* _Task objective_
Your task is to restate word for word the line containing "repainted: truck/white 628" and each line that follows it in the listing, and only those.

★ ★ ★ ★

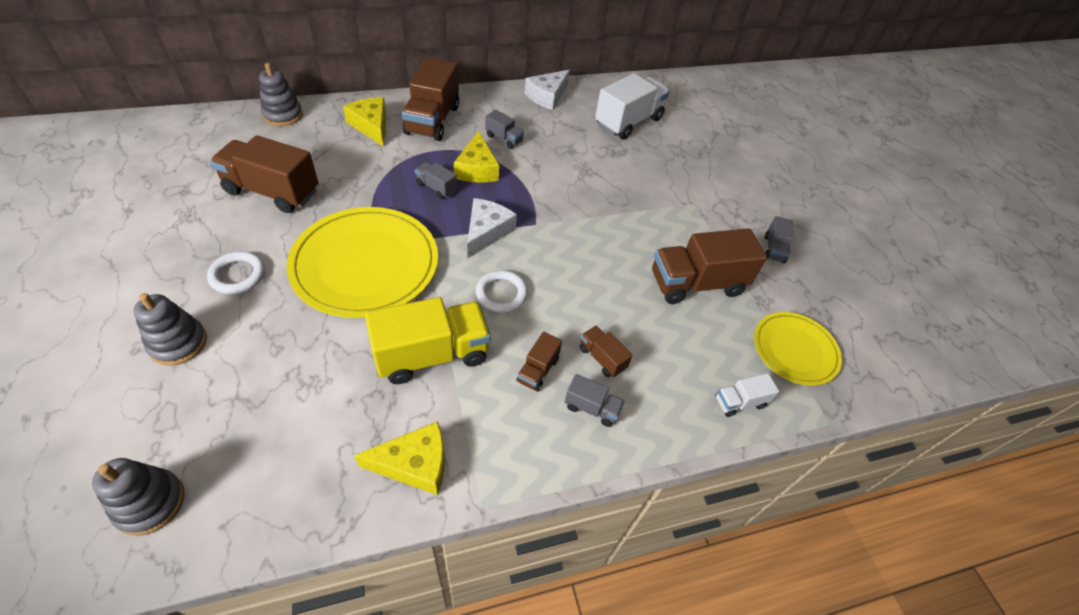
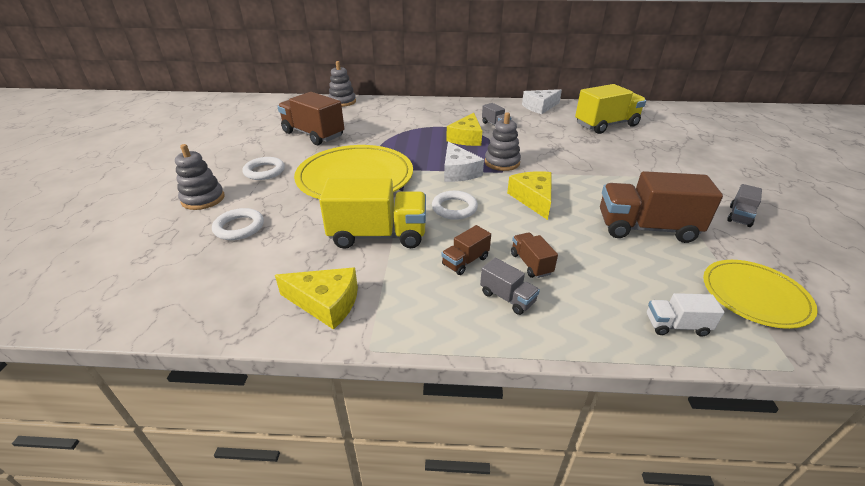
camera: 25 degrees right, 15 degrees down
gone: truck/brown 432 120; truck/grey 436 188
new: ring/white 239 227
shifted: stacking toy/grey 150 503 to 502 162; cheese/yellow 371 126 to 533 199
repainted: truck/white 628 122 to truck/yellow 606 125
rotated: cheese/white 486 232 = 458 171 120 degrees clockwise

★ ★ ★ ★

* _Exercise output_
repainted: truck/white 628 122 to truck/yellow 606 125
rotated: cheese/white 486 232 = 458 171 120 degrees clockwise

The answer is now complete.